### Provided data
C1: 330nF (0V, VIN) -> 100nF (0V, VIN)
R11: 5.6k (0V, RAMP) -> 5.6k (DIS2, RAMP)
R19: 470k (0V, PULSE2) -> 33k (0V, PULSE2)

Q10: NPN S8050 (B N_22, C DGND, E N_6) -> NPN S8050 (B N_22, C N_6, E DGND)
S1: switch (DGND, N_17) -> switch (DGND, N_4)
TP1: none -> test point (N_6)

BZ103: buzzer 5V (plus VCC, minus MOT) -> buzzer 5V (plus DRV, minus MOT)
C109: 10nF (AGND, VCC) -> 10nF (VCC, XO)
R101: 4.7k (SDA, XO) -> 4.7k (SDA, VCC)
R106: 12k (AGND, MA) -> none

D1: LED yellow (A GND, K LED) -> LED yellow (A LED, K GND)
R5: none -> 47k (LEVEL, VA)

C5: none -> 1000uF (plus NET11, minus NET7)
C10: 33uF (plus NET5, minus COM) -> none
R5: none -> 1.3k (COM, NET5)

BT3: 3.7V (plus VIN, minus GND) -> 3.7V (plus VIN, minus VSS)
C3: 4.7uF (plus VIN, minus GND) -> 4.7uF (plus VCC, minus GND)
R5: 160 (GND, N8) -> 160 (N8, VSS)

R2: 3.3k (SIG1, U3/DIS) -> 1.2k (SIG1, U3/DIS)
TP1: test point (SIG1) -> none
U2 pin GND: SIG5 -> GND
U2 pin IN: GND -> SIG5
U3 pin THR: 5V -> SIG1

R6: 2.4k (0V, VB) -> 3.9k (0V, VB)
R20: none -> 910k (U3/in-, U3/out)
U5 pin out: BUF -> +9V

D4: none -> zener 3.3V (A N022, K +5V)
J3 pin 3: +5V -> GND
######
What needs to be done:
No line may be left out; the records are to be transcribed in full.

Answer:
C1: 330nF (0V, VIN) -> 100nF (0V, VIN)
R11: 5.6k (0V, RAMP) -> 5.6k (DIS2, RAMP)
R19: 470k (0V, PULSE2) -> 33k (0V, PULSE2)

Q10: NPN S8050 (B N_22, C DGND, E N_6) -> NPN S8050 (B N_22, C N_6, E DGND)
S1: switch (DGND, N_17) -> switch (DGND, N_4)
TP1: none -> test point (N_6)

BZ103: buzzer 5V (plus VCC, minus MOT) -> buzzer 5V (plus DRV, minus MOT)
C109: 10nF (AGND, VCC) -> 10nF (VCC, XO)
R101: 4.7k (SDA, XO) -> 4.7k (SDA, VCC)
R106: 12k (AGND, MA) -> none

D1: LED yellow (A GND, K LED) -> LED yellow (A LED, K GND)
R5: none -> 47k (LEVEL, VA)

C5: none -> 1000uF (plus NET11, minus NET7)
C10: 33uF (plus NET5, minus COM) -> none
R5: none -> 1.3k (COM, NET5)

BT3: 3.7V (plus VIN, minus GND) -> 3.7V (plus VIN, minus VSS)
C3: 4.7uF (plus VIN, minus GND) -> 4.7uF (plus VCC, minus GND)
R5: 160 (GND, N8) -> 160 (N8, VSS)

R2: 3.3k (SIG1, U3/DIS) -> 1.2k (SIG1, U3/DIS)
TP1: test point (SIG1) -> none
U2 pin GND: SIG5 -> GND
U2 pin IN: GND -> SIG5
U3 pin THR: 5V -> SIG1

R6: 2.4k (0V, VB) -> 3.9k (0V, VB)
R20: none -> 910k (U3/in-, U3/out)
U5 pin out: BUF -> +9V

D4: none -> zener 3.3V (A N022, K +5V)
J3 pin 3: +5V -> GND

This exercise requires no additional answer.